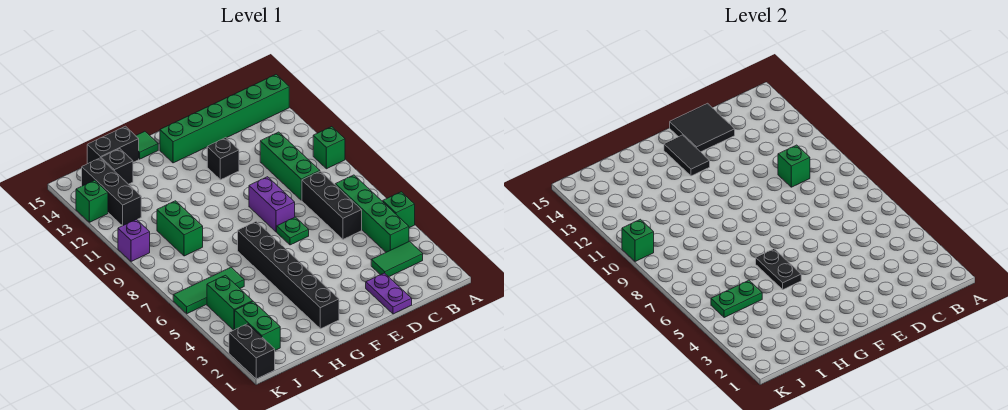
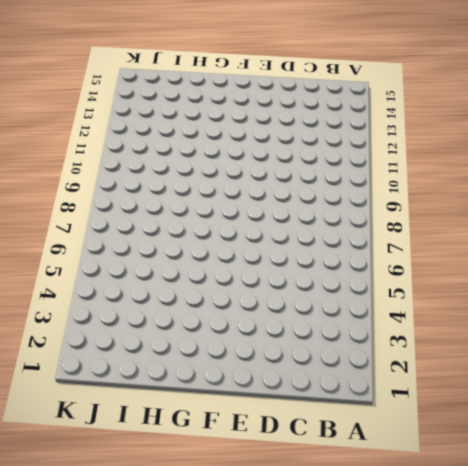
none -> green brick A5 level 1
none -> green brick A10 level 1
none -> green brick A14:F14 level 1

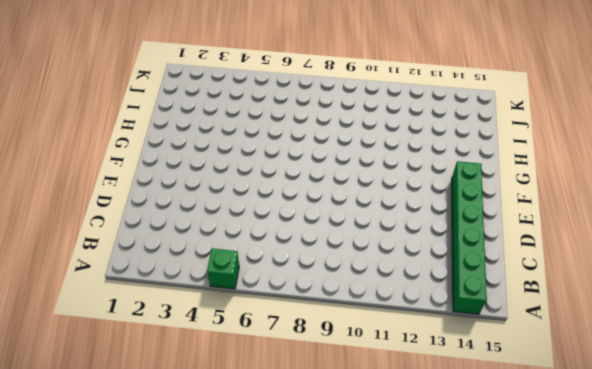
none -> green brick A10 level 1
none -> green tile B3:C3 level 1
none -> green brick B4:B7 level 1

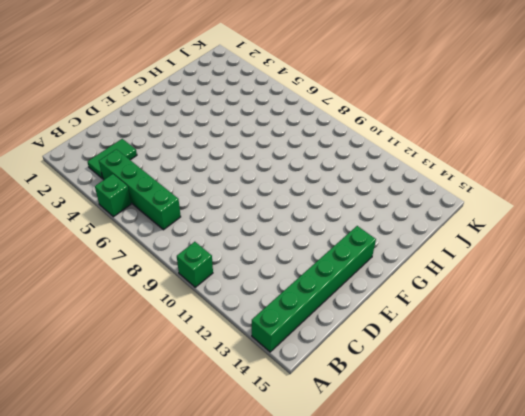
none -> black brick C6:C8 level 1
none -> green brick C9:C11 level 1
none -> purple plate D1:D2 level 1

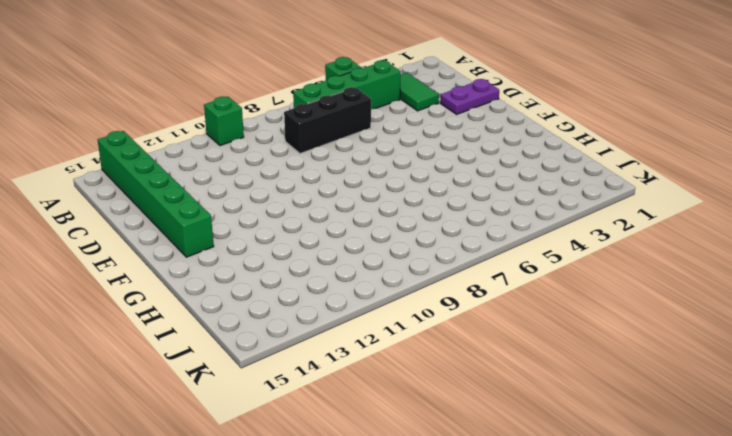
none -> green brick C9:C11 level 1
none -> green plate E7 level 1
none -> purple brick E8:E9 level 1

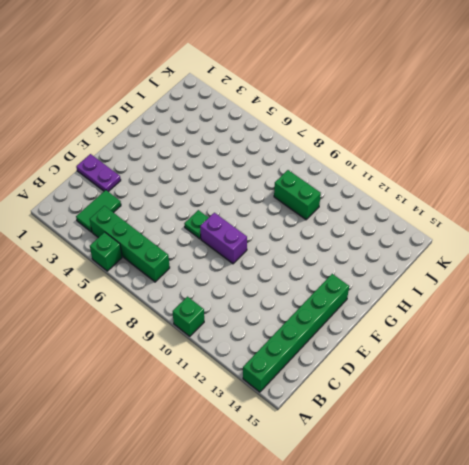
none -> black brick C6:C8 level 1
none -> green brick C9:C11 level 1
none -> black brick E12 level 1

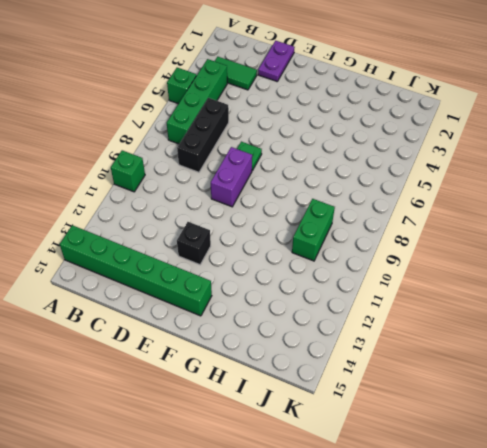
none -> green brick C9:C11 level 1
none -> black brick G2:G7 level 1
none -> green tile G15 level 1

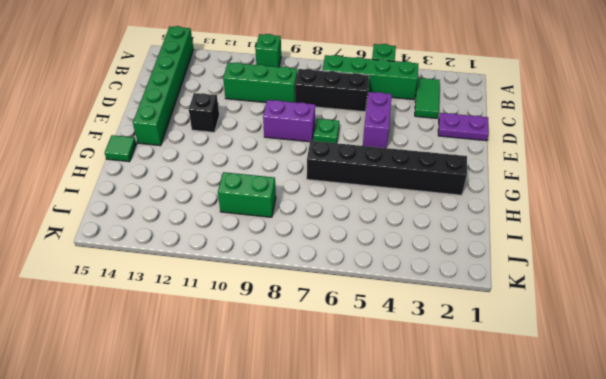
purple brick D5:E5 level 1 -> none
none -> black brick H15:I15 level 1
none -> green tile I6:K6 level 1
none -> black brick I14 level 1

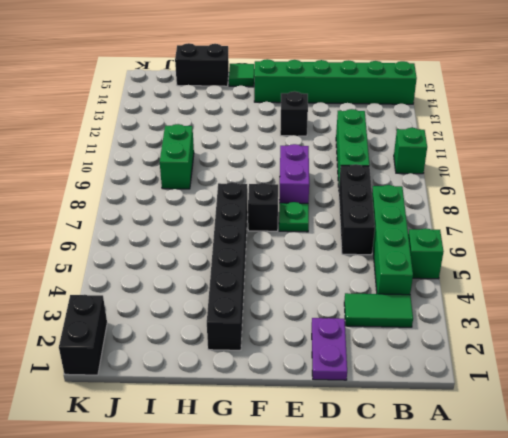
black brick F7 level 1 -> black brick I14 level 1
none -> green tile I6:K6 level 1
none -> green brick J2:J3 level 1
none -> green brick J4:J5 level 1

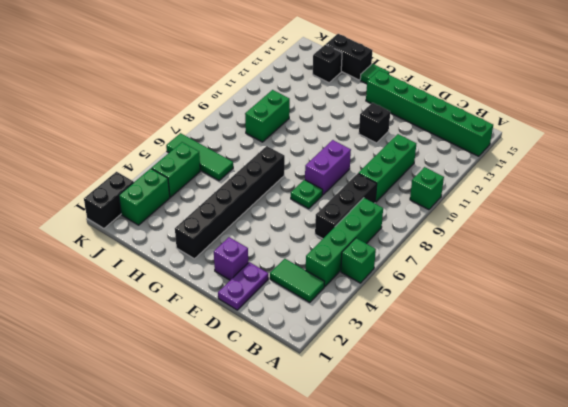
purple brick E2 level 1 -> purple brick K10 level 1
none -> black brick J12:J14 level 1
none -> green brick K13 level 1
none -> green brick C10 level 2

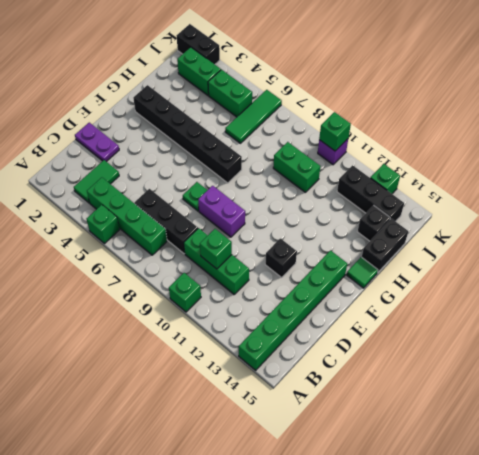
none -> black tile D14:E15 level 2
none -> black tile F13:F14 level 2
none -> black plate G5:G6 level 2

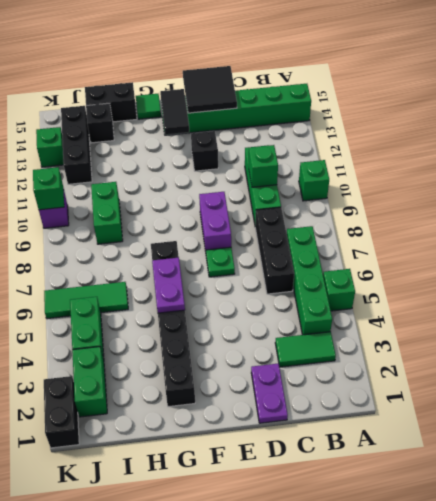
purple plate G5:G6 level 2 -> black plate G5:G6 level 2
none -> green plate I5:J5 level 2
..............................
INSTRUCTIONS FOR THE TASK:
Can you restate all the records above word for word while dropping the pictures?

TASK SOLUTION:
none -> green brick A5 level 1
none -> green brick A10 level 1
none -> green brick A14:F14 level 1

none -> green brick A10 level 1
none -> green tile B3:C3 level 1
none -> green brick B4:B7 level 1

none -> black brick C6:C8 level 1
none -> green brick C9:C11 level 1
none -> purple plate D1:D2 level 1

none -> green brick C9:C11 level 1
none -> green plate E7 level 1
none -> purple brick E8:E9 level 1

none -> black brick C6:C8 level 1
none -> green brick C9:C11 level 1
none -> black brick E12 level 1

none -> green brick C9:C11 level 1
none -> black brick G2:G7 level 1
none -> green tile G15 level 1

purple brick D5:E5 level 1 -> none
none -> black brick H15:I15 level 1
none -> green tile I6:K6 level 1
none -> black brick I14 level 1

black brick F7 level 1 -> black brick I14 level 1
none -> green tile I6:K6 level 1
none -> green brick J2:J3 level 1
none -> green brick J4:J5 level 1

purple brick E2 level 1 -> purple brick K10 level 1
none -> black brick J12:J14 level 1
none -> green brick K13 level 1
none -> green brick C10 level 2

none -> black tile D14:E15 level 2
none -> black tile F13:F14 level 2
none -> black plate G5:G6 level 2

purple plate G5:G6 level 2 -> black plate G5:G6 level 2
none -> green plate I5:J5 level 2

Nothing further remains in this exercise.